**Given data**
###
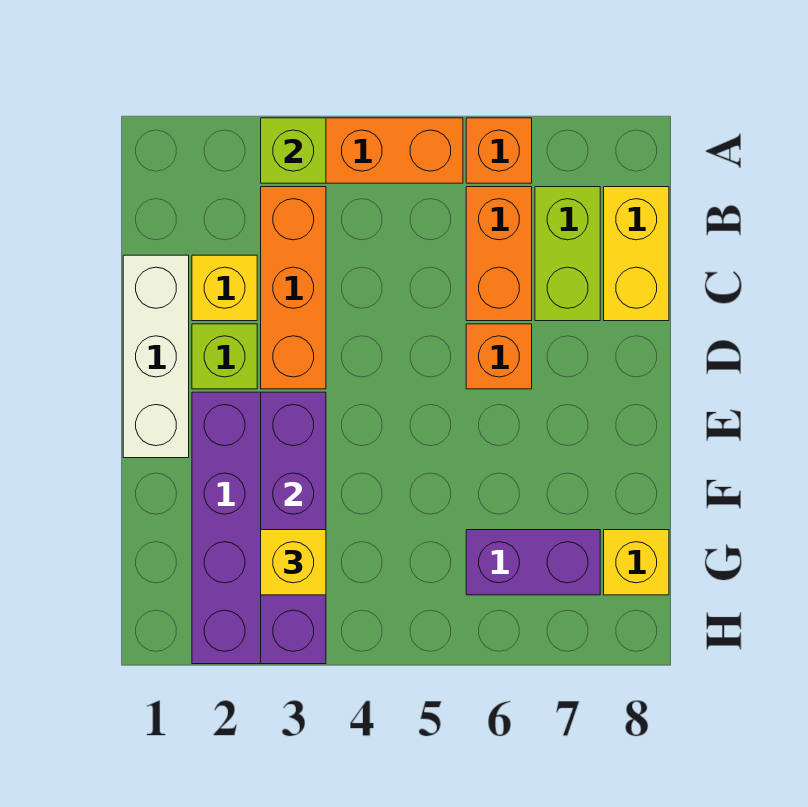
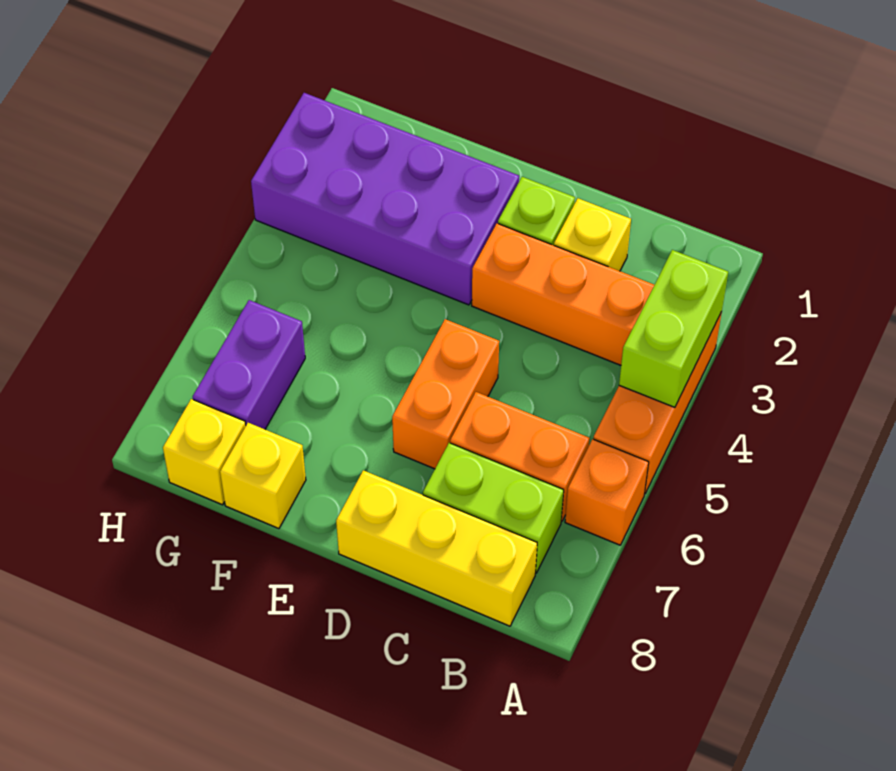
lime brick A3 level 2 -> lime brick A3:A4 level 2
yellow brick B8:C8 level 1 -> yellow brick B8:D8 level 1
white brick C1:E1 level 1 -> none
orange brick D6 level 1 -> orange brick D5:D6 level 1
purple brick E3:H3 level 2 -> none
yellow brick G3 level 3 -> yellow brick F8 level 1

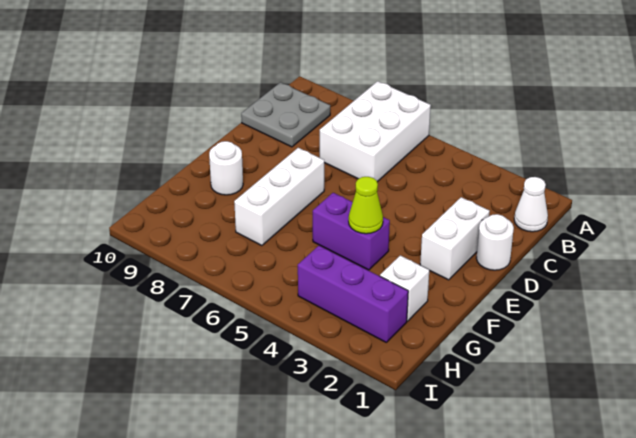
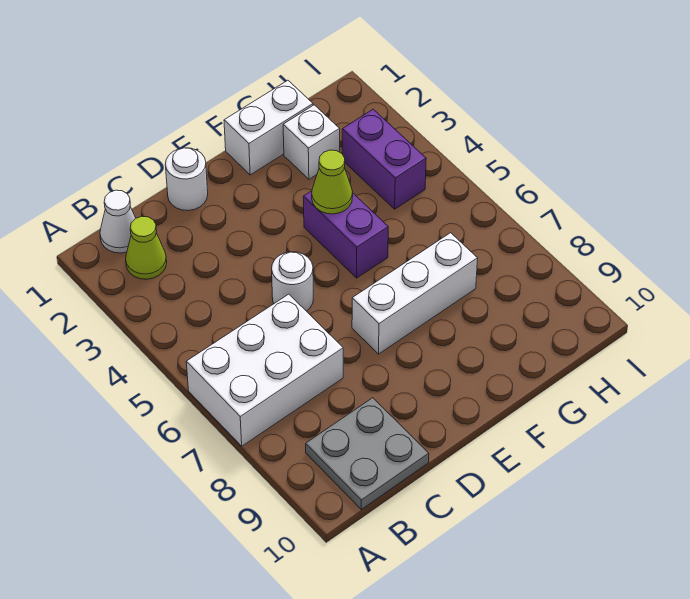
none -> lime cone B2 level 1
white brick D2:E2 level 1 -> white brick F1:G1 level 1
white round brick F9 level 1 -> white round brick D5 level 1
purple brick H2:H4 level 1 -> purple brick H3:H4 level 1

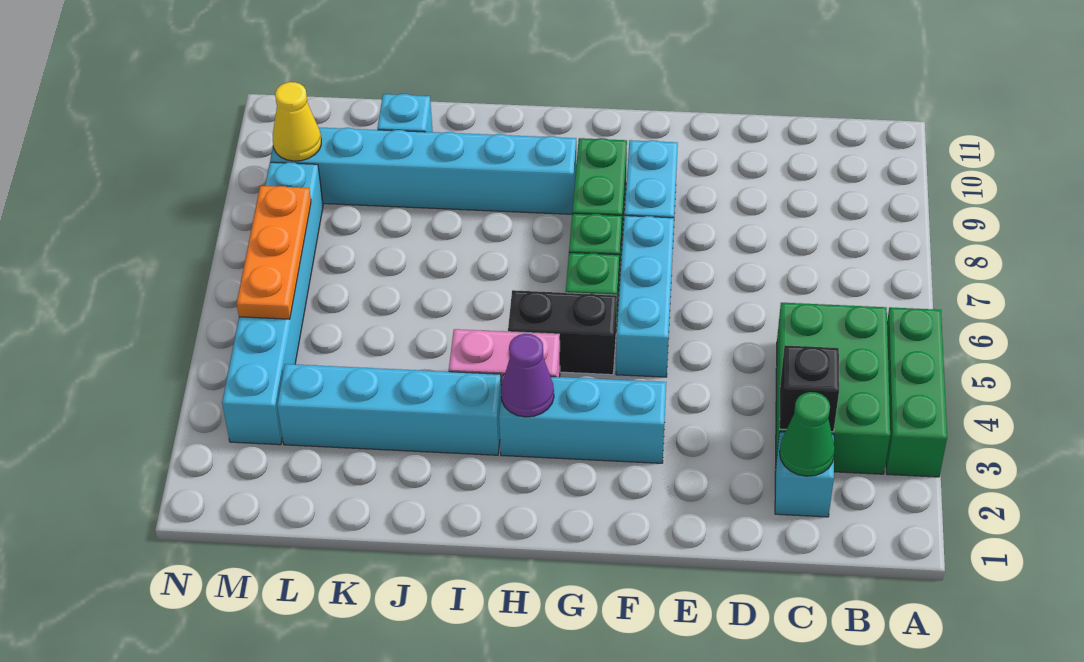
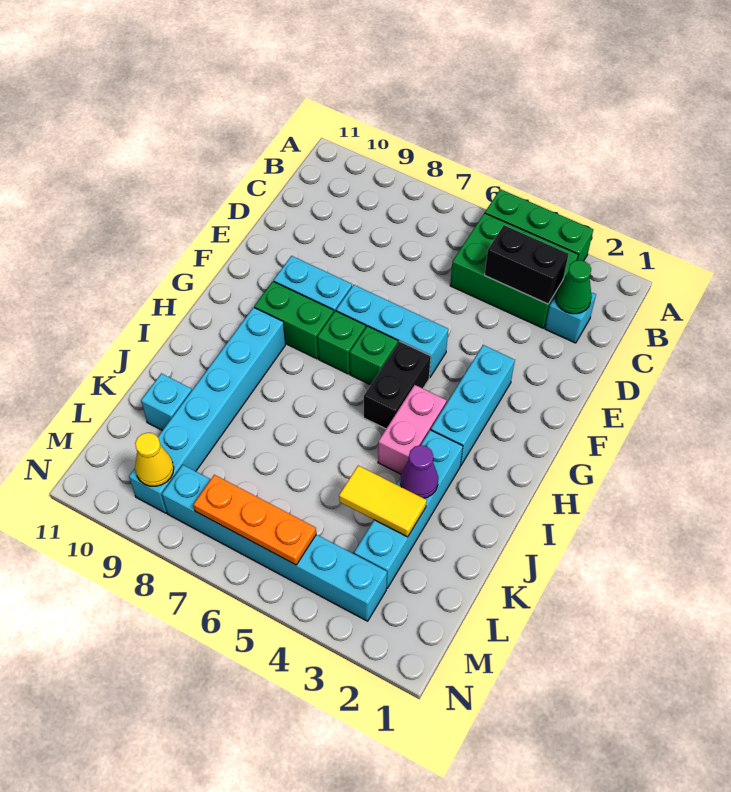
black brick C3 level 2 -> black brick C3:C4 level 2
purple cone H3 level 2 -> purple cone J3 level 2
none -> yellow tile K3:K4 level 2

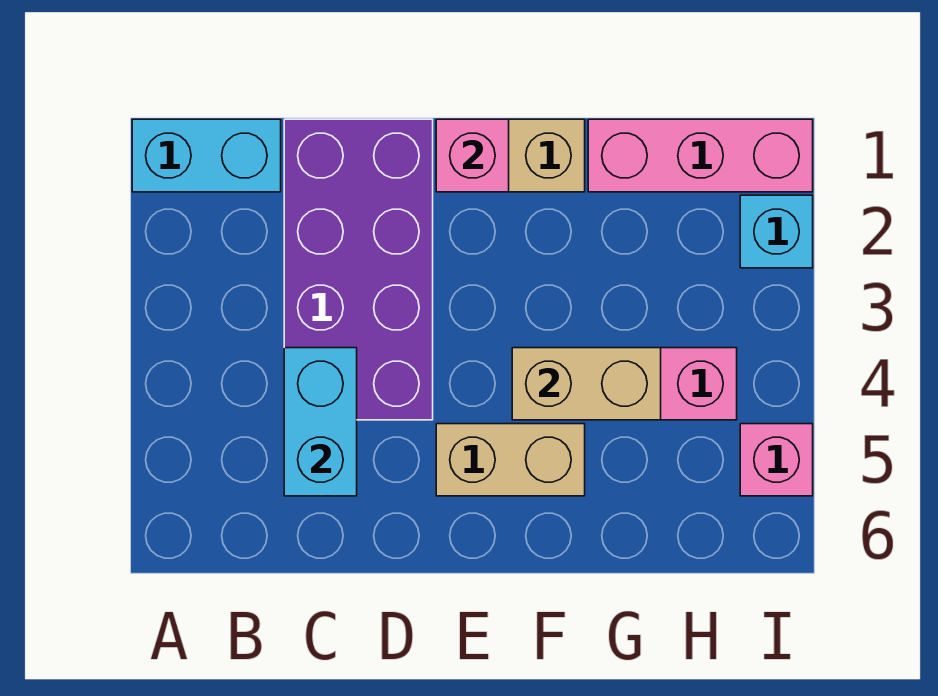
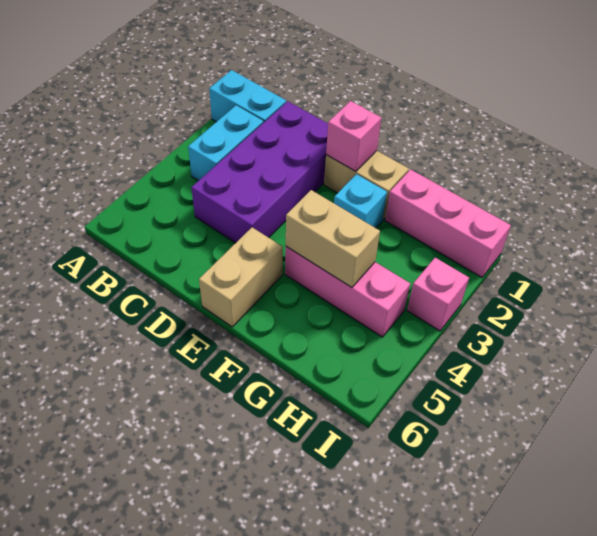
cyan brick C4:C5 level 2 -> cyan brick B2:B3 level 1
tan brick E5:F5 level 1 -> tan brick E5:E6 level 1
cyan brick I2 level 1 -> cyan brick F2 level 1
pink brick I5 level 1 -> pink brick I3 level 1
###
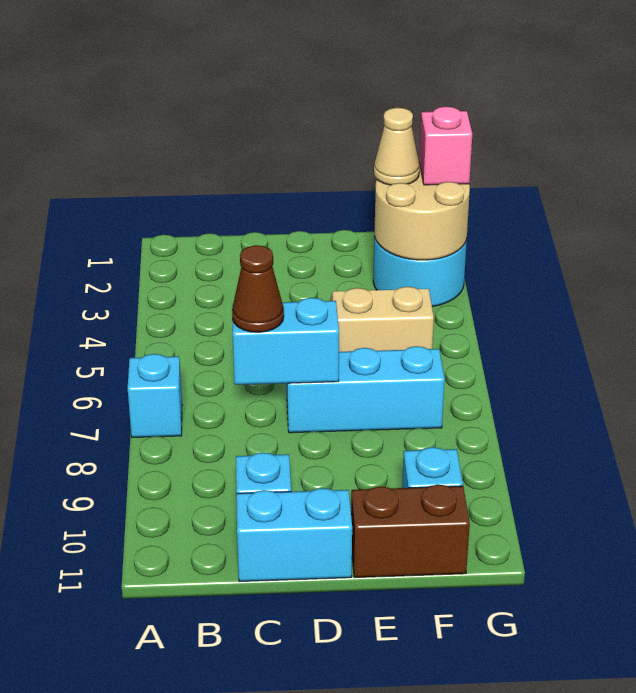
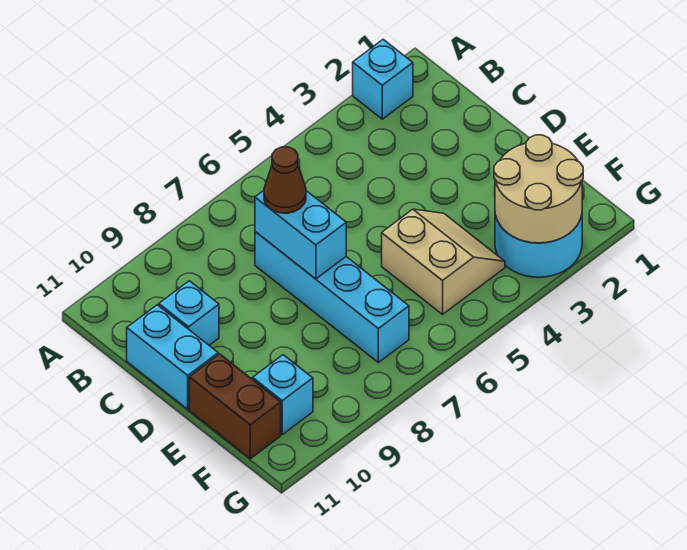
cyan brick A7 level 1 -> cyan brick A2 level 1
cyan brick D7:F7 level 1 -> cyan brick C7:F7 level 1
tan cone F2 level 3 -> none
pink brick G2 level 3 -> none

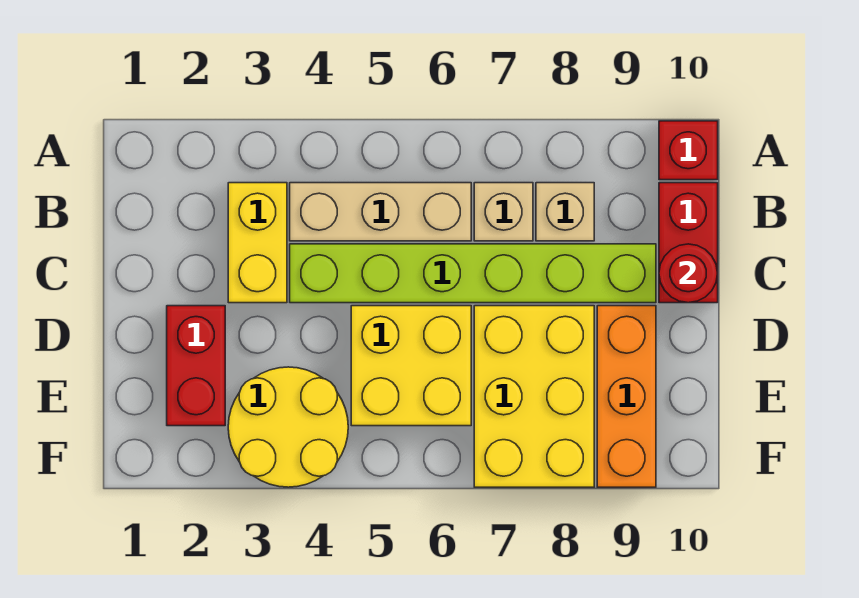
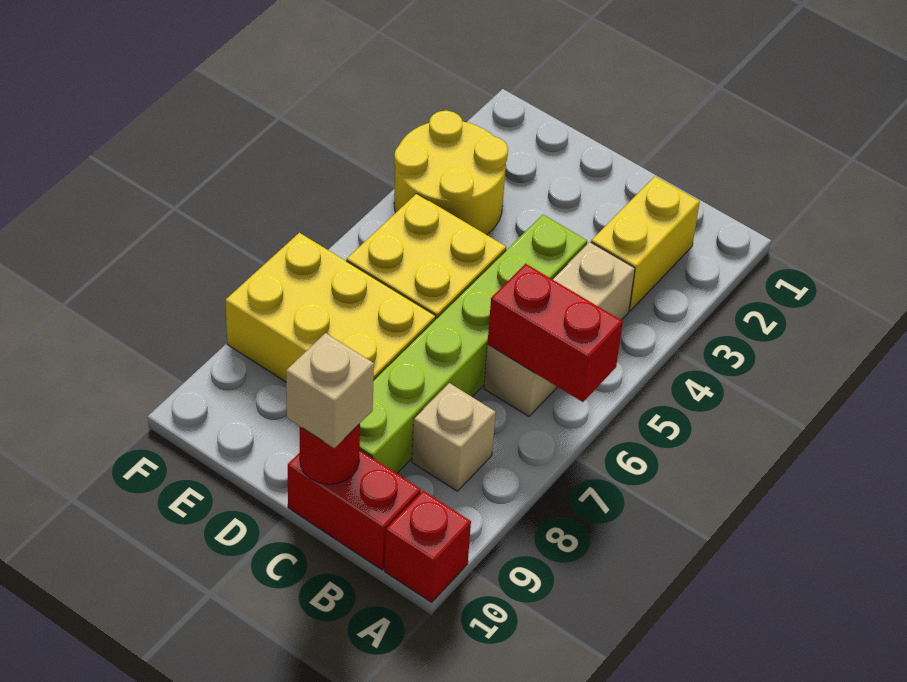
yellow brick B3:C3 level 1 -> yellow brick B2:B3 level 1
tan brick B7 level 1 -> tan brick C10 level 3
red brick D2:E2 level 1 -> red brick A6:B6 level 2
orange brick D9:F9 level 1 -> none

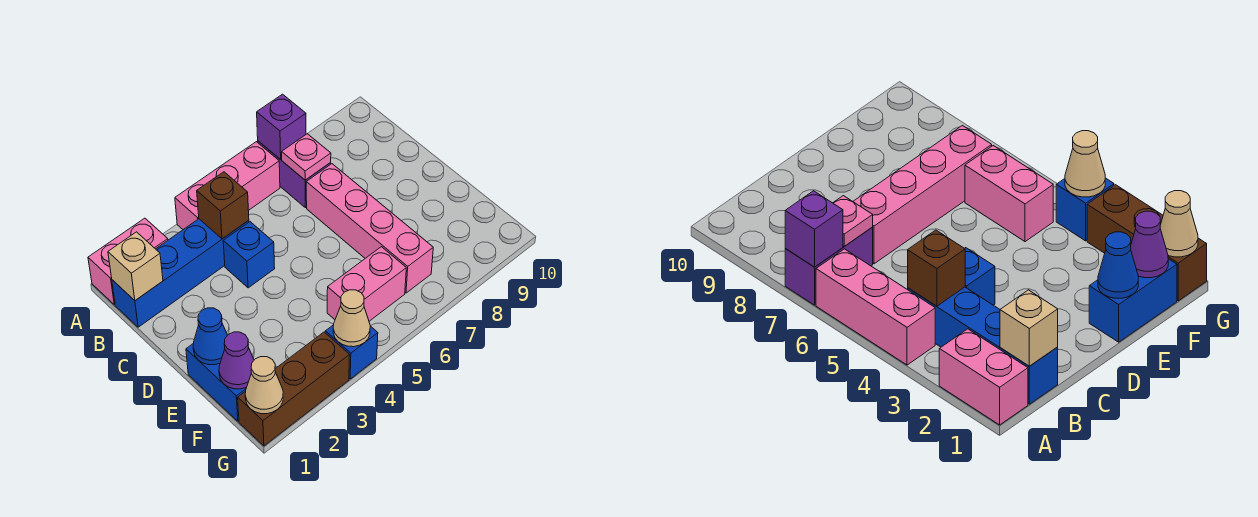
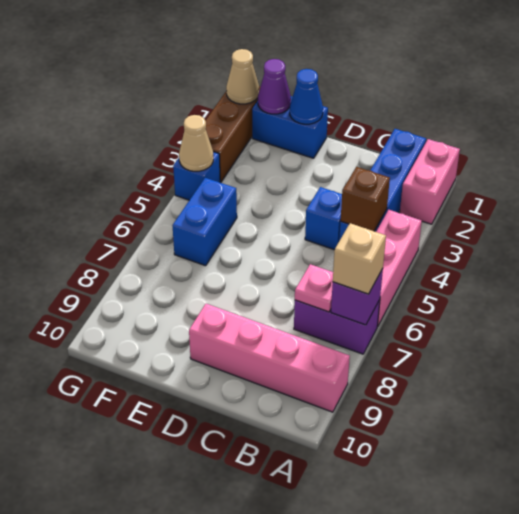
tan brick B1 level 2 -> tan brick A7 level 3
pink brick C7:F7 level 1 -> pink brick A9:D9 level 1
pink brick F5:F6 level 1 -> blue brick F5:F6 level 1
###
**What is being asked**
Within the data above, repeat exactly the lines from the one bearing "purple brick H2:H4" through the one bearing "pink brick I5". Include no pictures and nothing else.

**Solution to this task**
purple brick H2:H4 level 1 -> purple brick H3:H4 level 1

black brick C3 level 2 -> black brick C3:C4 level 2
purple cone H3 level 2 -> purple cone J3 level 2
none -> yellow tile K3:K4 level 2

cyan brick C4:C5 level 2 -> cyan brick B2:B3 level 1
tan brick E5:F5 level 1 -> tan brick E5:E6 level 1
cyan brick I2 level 1 -> cyan brick F2 level 1
pink brick I5 level 1 -> pink brick I3 level 1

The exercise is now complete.